ABOUT THIS TASK
From the entries that follow, report every line in which "white" occurs.

== THE RECORDS ==

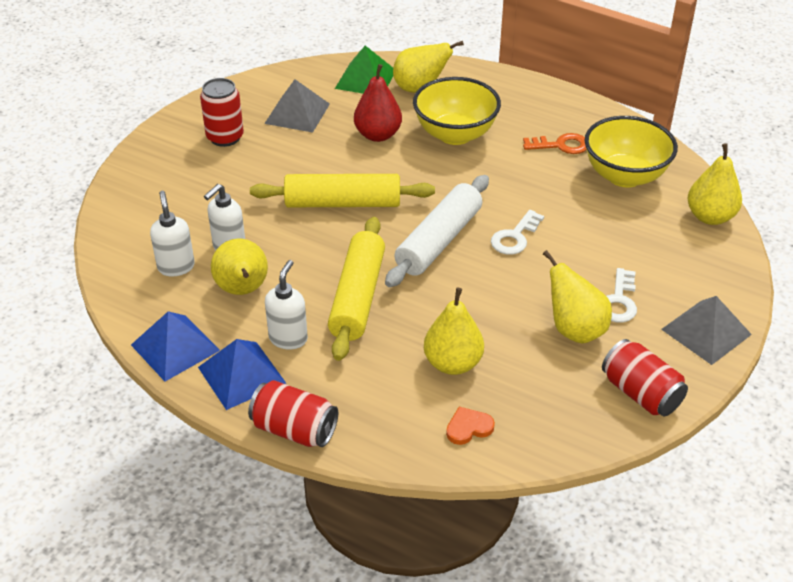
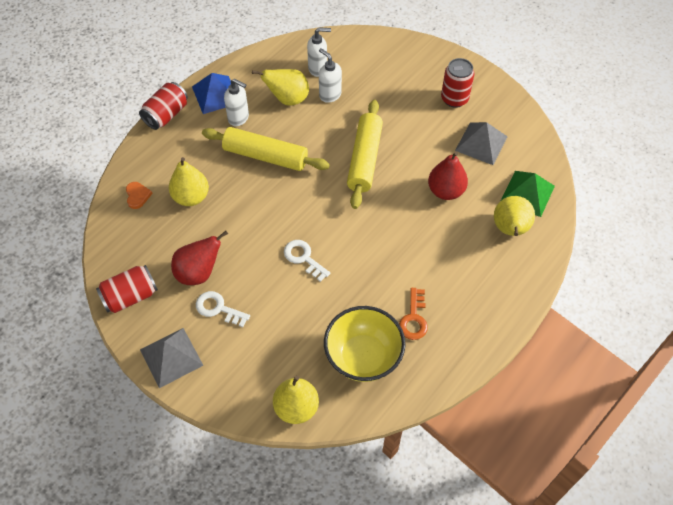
camera: 100 degrees right, 15 degrees up
blue pyramid [131,311,220,381] -> none
white rolling pin [385,175,489,287] -> none
yellow bowl [413,77,501,145] -> none
yellow pear [543,250,612,344] -> red pear [171,231,228,285]

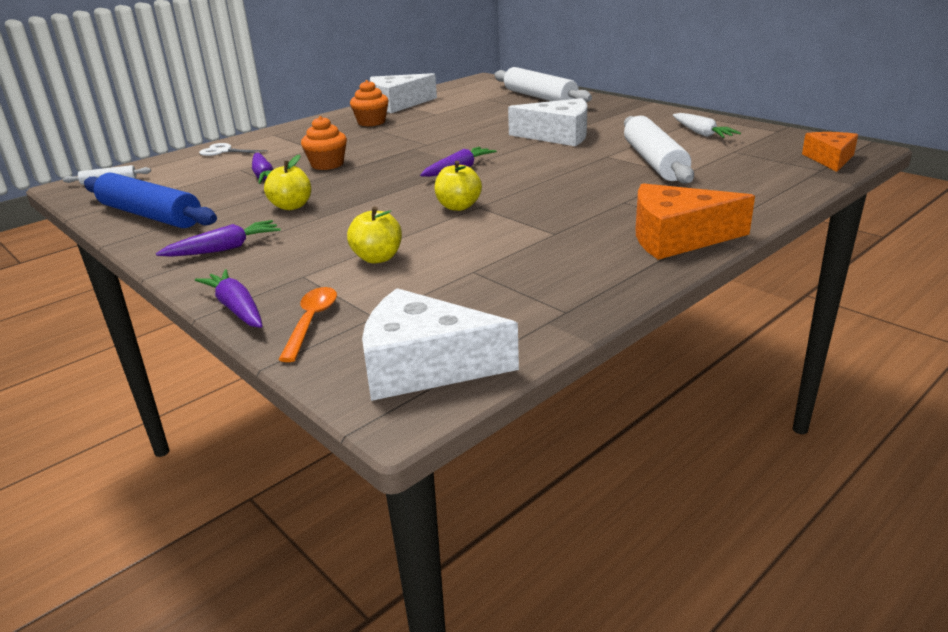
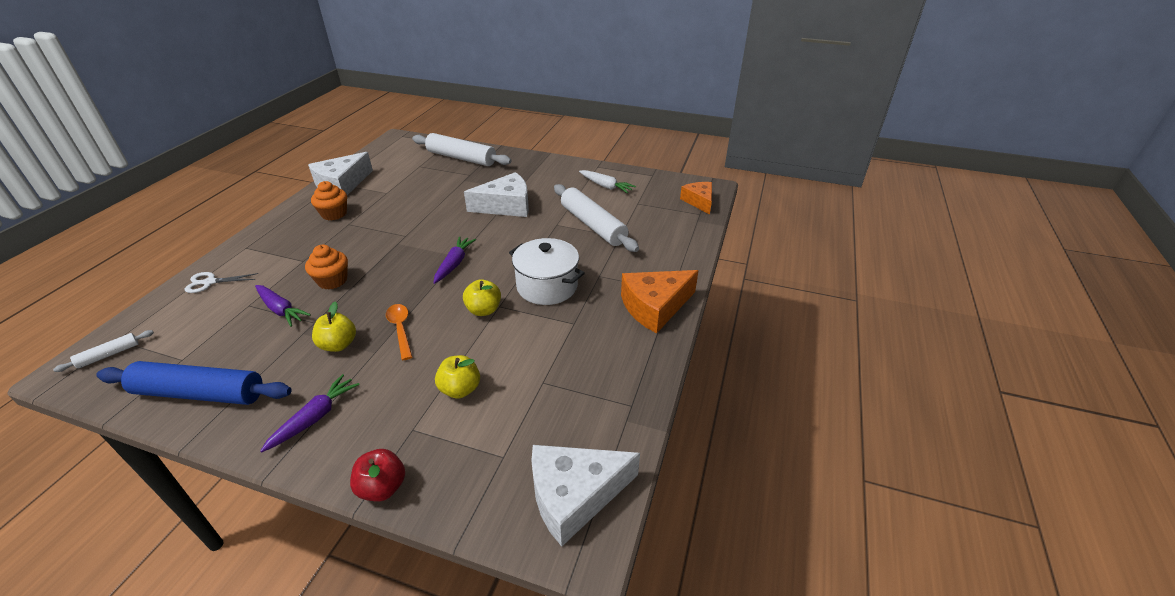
camera: 30 degrees left, 10 degrees up
purple carrot [195,269,262,328] -> red apple [350,449,405,501]
orange spoon [278,287,337,362] -> orange spoon moved to [386,304,412,360]
none -> white pot [509,238,585,305]

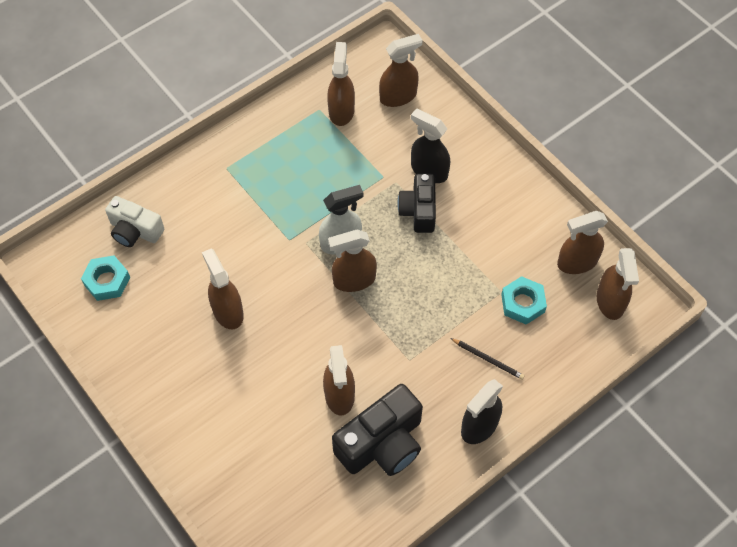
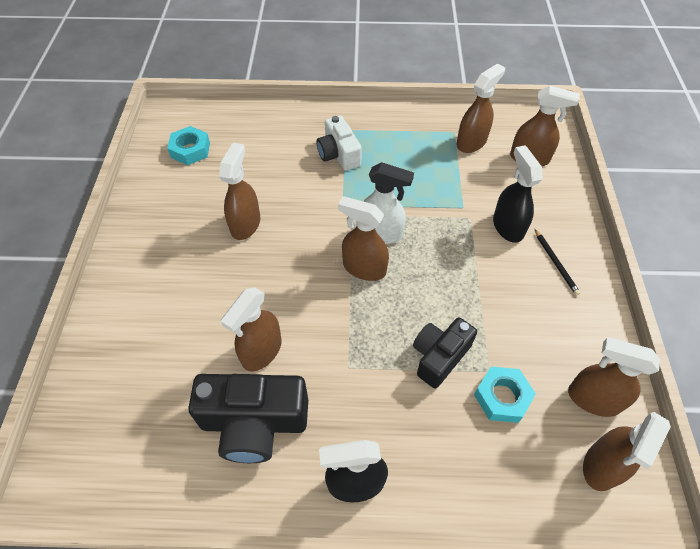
camera: 40 degrees right, 5 degrees down
white camera [105,196,164,247] -> white camera moved to [317,116,362,171]
black camera [397,174,436,233] -> black camera moved to [413,317,477,389]
black pencil [450,338,525,380] -> black pencil moved to [535,229,580,296]

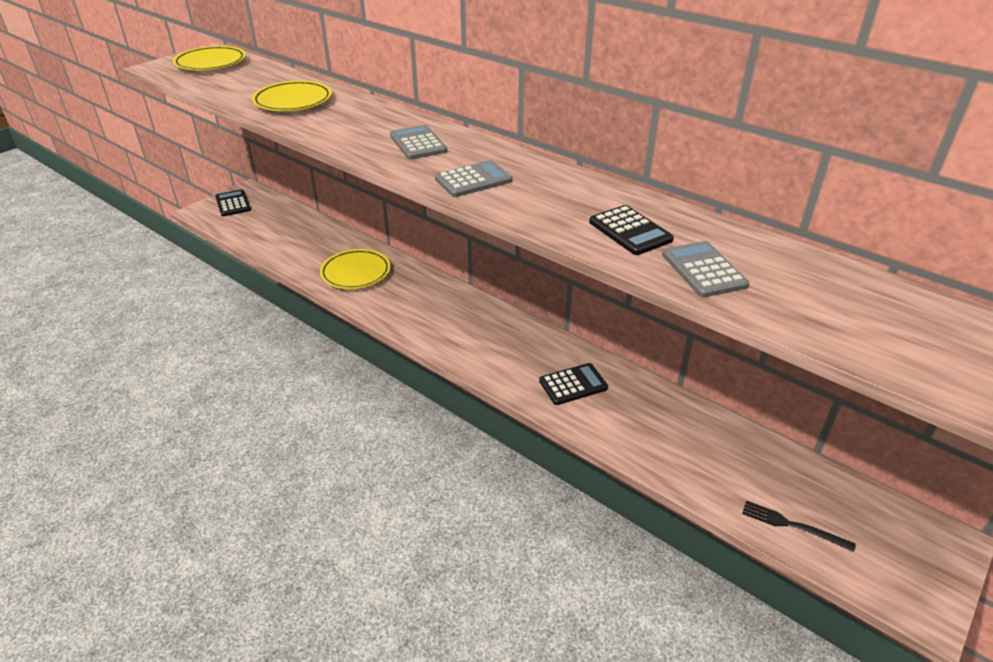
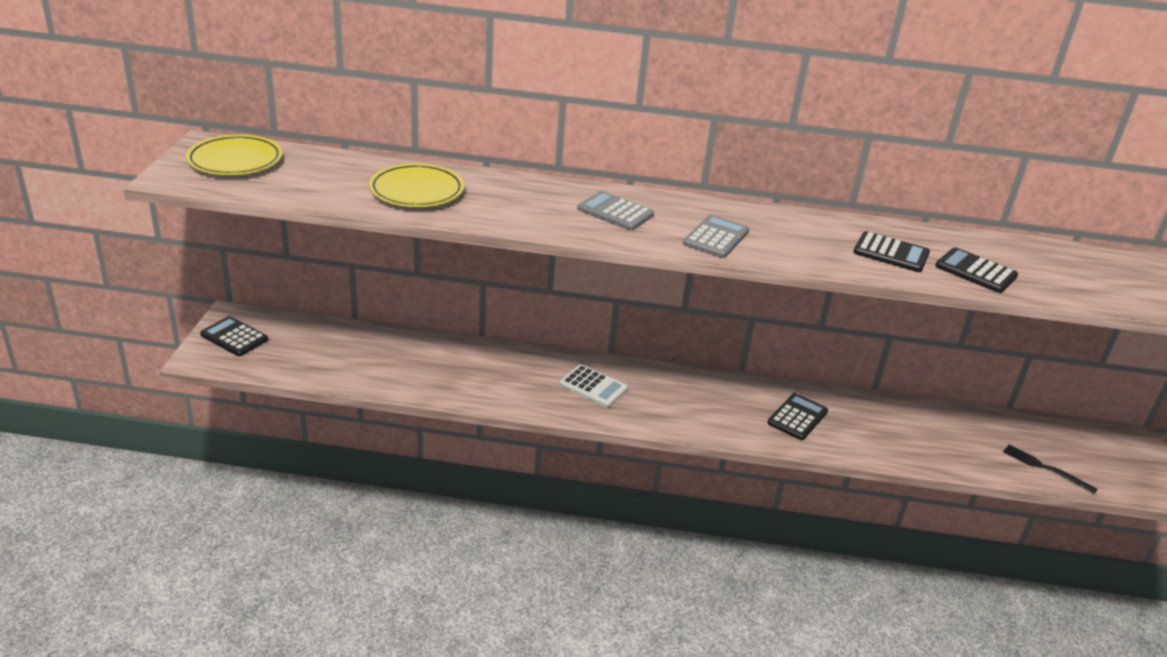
camera: 35 degrees left, 5 degrees down
yellow plate [320,249,391,289] -> none
grey calculator [662,241,749,297] -> black calculator [935,247,1018,293]
black fork [742,500,856,552] -> black fork turned 45 degrees clockwise [1003,445,1098,494]
none -> white calculator [559,364,628,408]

===

SOLUTION BELOW
white rolling pin [385,175,489,287] -> none
none -> white pot [509,238,585,305]
white camera [105,196,164,247] -> white camera moved to [317,116,362,171]
none -> white calculator [559,364,628,408]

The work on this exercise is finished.